PROBLEM DESCRIPTION
Repeat exactly, and only, the lines from the one holding "grey button: 0 -> 2" through the last line of the records below.

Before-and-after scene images
*-*-*

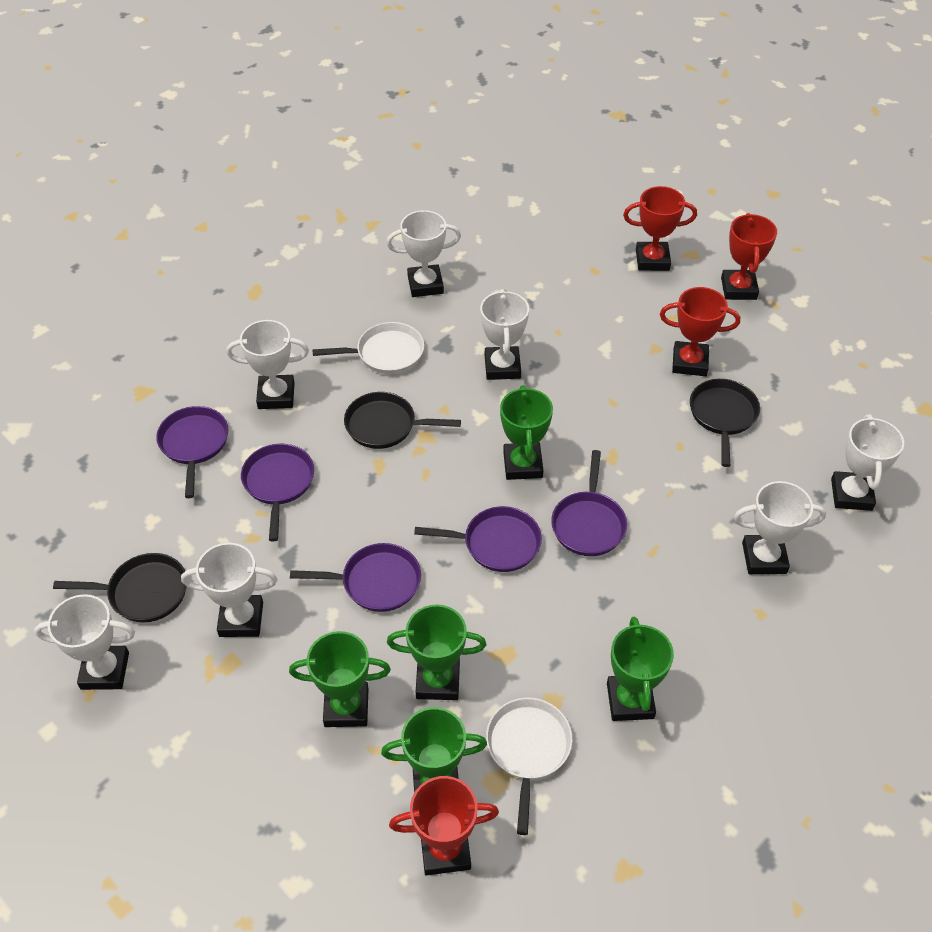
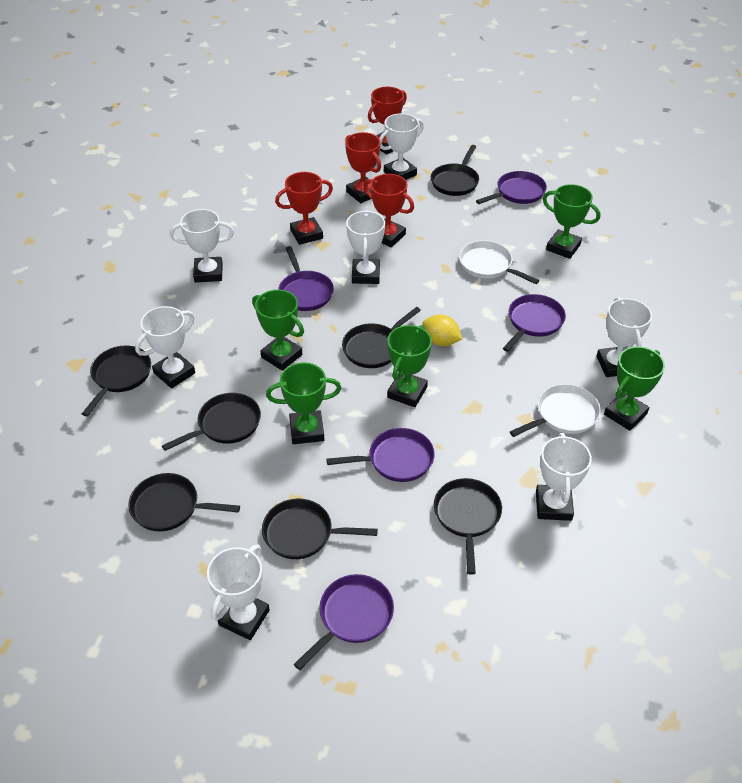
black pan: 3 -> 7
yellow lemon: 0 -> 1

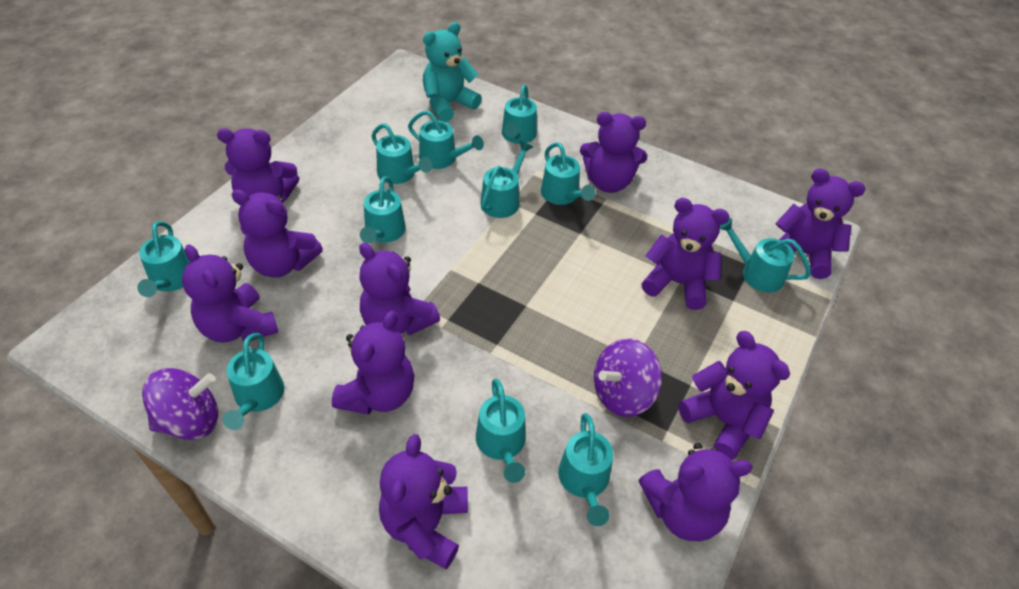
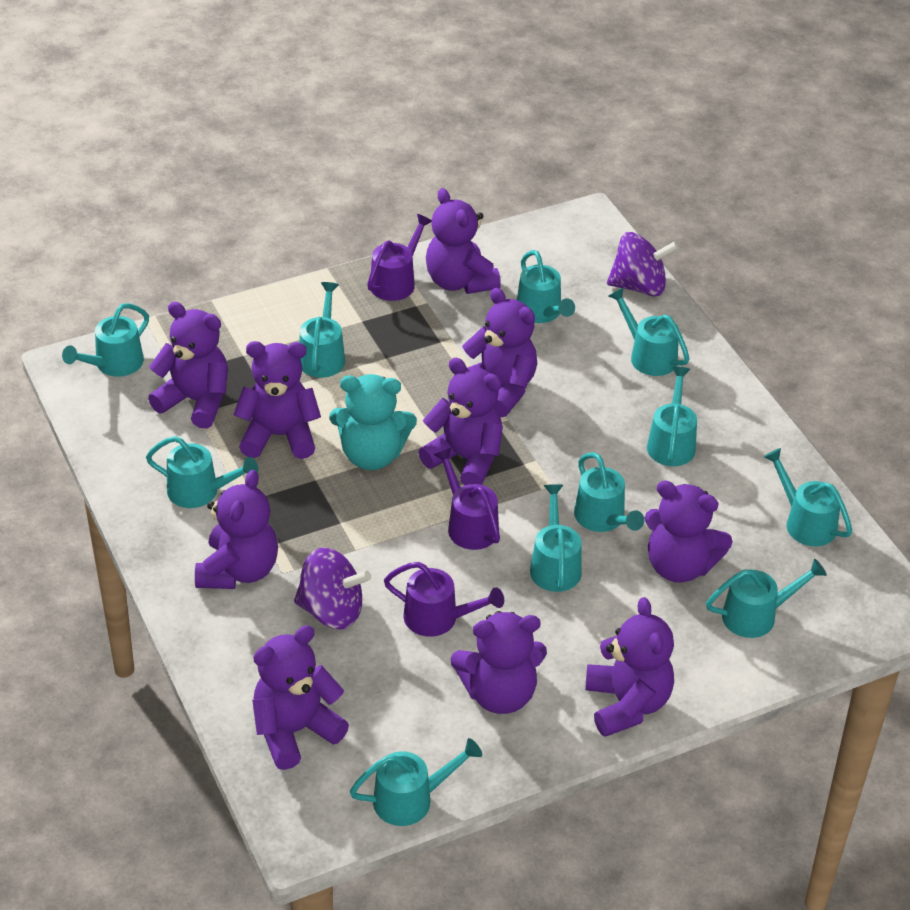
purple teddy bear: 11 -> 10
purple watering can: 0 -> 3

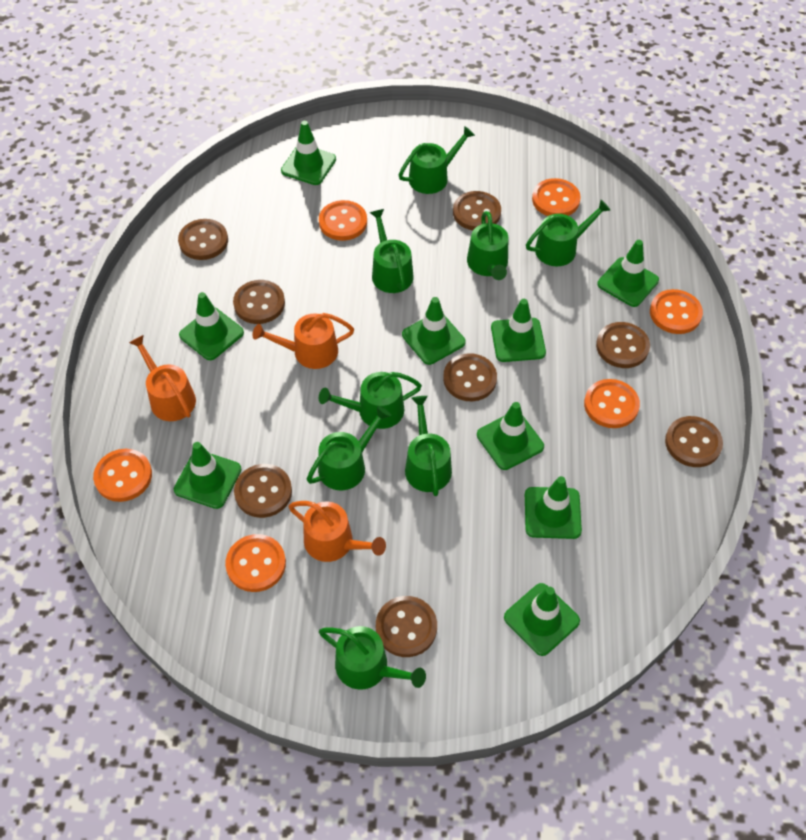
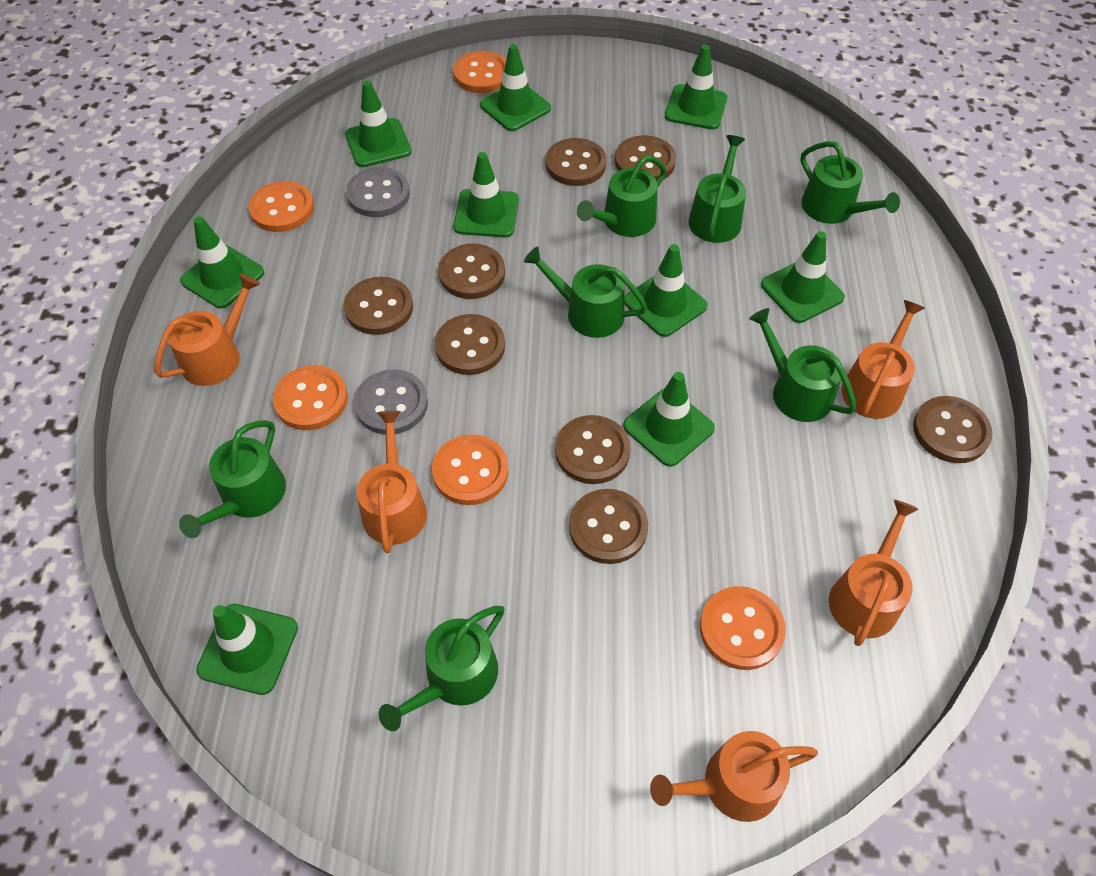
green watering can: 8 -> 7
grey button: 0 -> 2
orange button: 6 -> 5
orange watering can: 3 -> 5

*-*-*

WORKED SOLUTION
grey button: 0 -> 2
orange button: 6 -> 5
orange watering can: 3 -> 5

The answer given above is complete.